_Exercise material_:
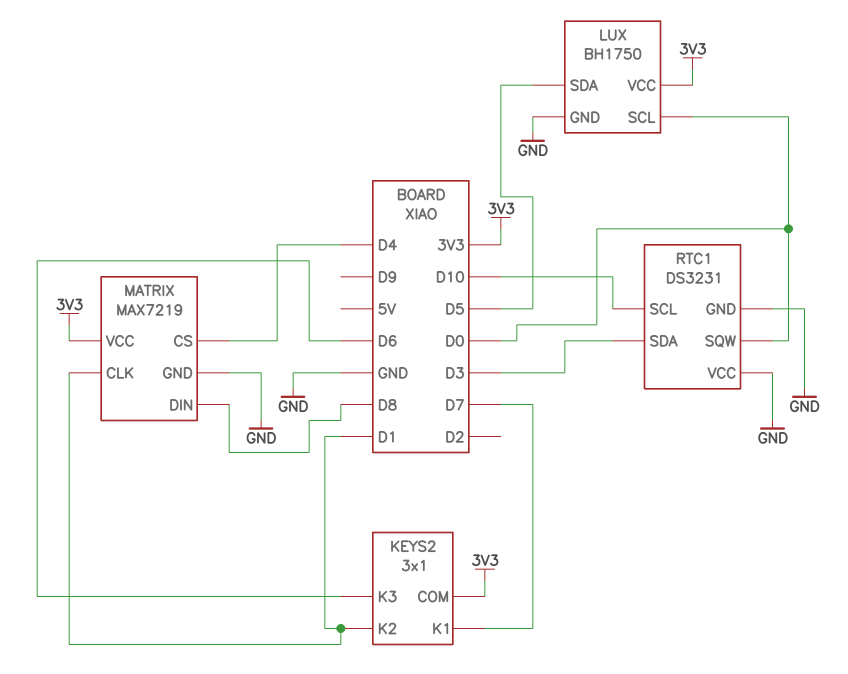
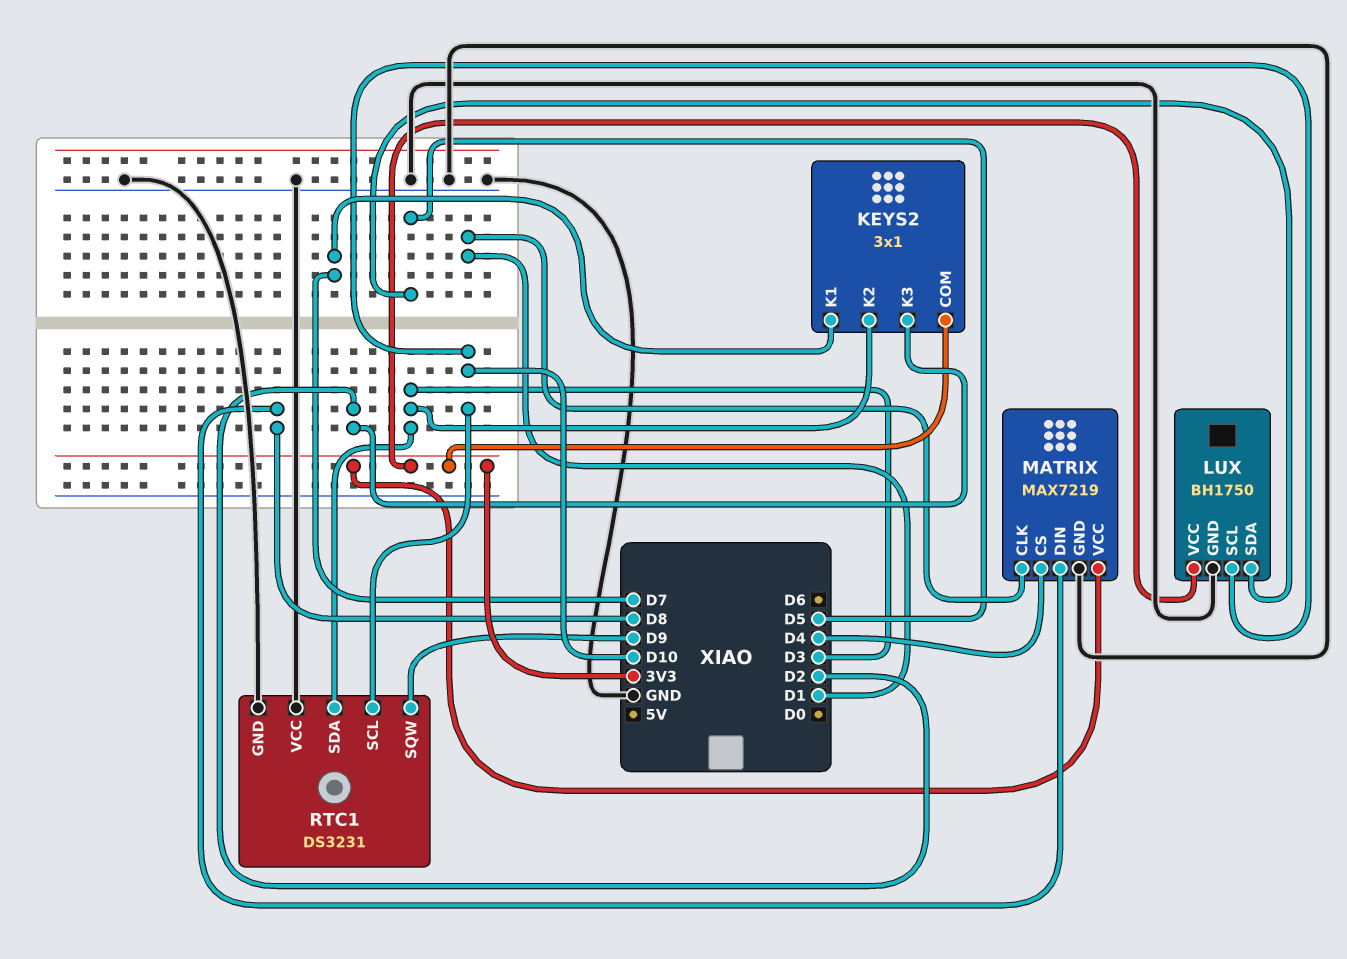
KEYS2 pin K2: D1 -> D3
KEYS2 pin K3: D6 -> D2
LUX pin SCL: D0 -> D10
RTC1 pin SQW: D0 -> D9

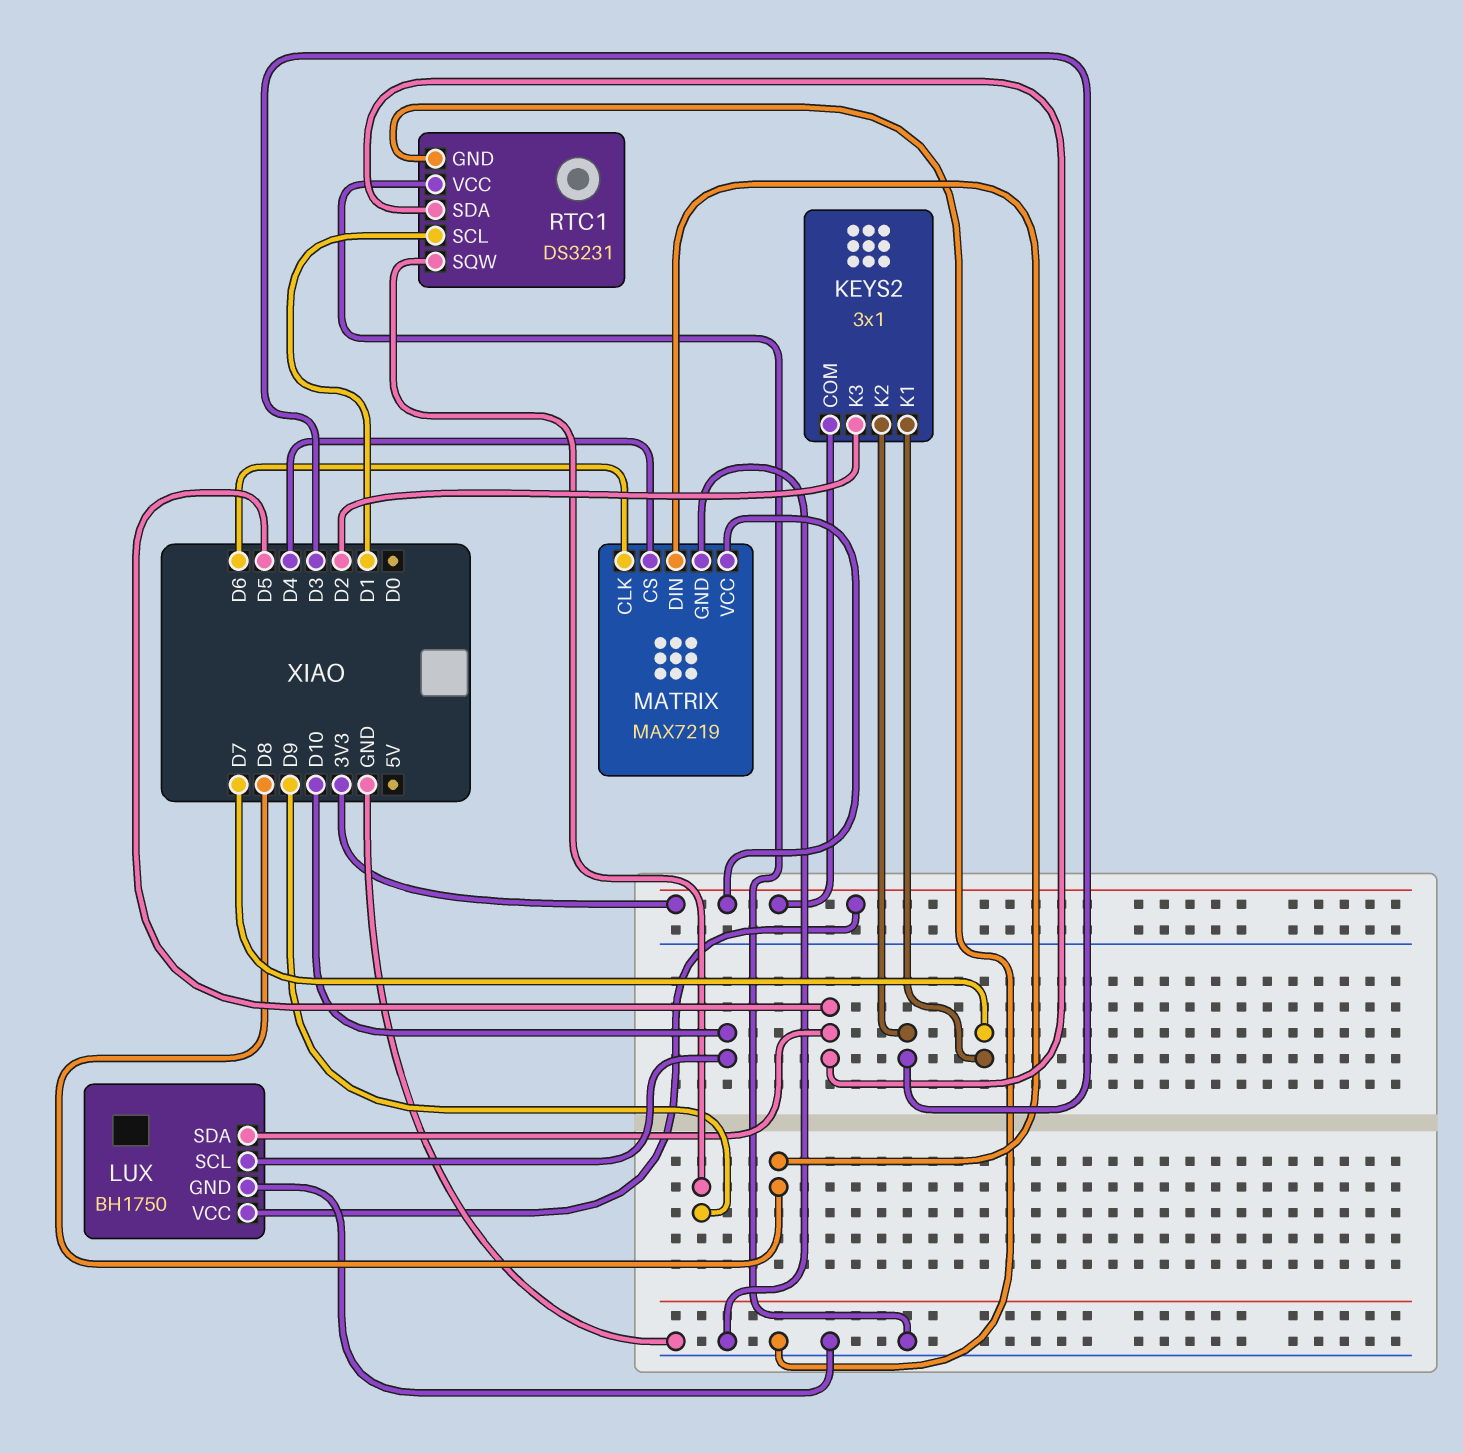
MATRIX pin CLK: D1 -> D6
RTC1 pin SCL: D10 -> D1
RTC1 pin SDA: D3 -> D5

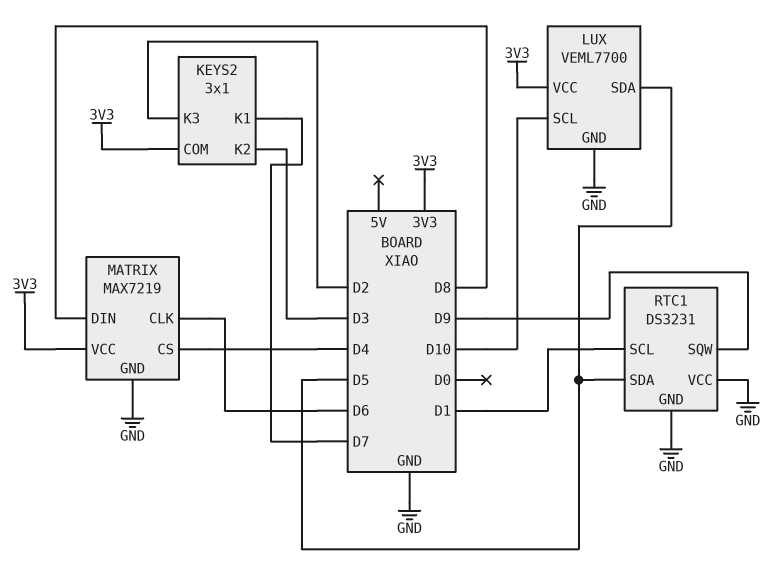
LUX: BH1750 -> VEML7700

_What you are asked to do_: An exact printout of the listing is needed, minus any pictures it contains.

_Output below_:
KEYS2 pin K2: D1 -> D3
KEYS2 pin K3: D6 -> D2
LUX pin SCL: D0 -> D10
RTC1 pin SQW: D0 -> D9

MATRIX pin CLK: D1 -> D6
RTC1 pin SCL: D10 -> D1
RTC1 pin SDA: D3 -> D5

LUX: BH1750 -> VEML7700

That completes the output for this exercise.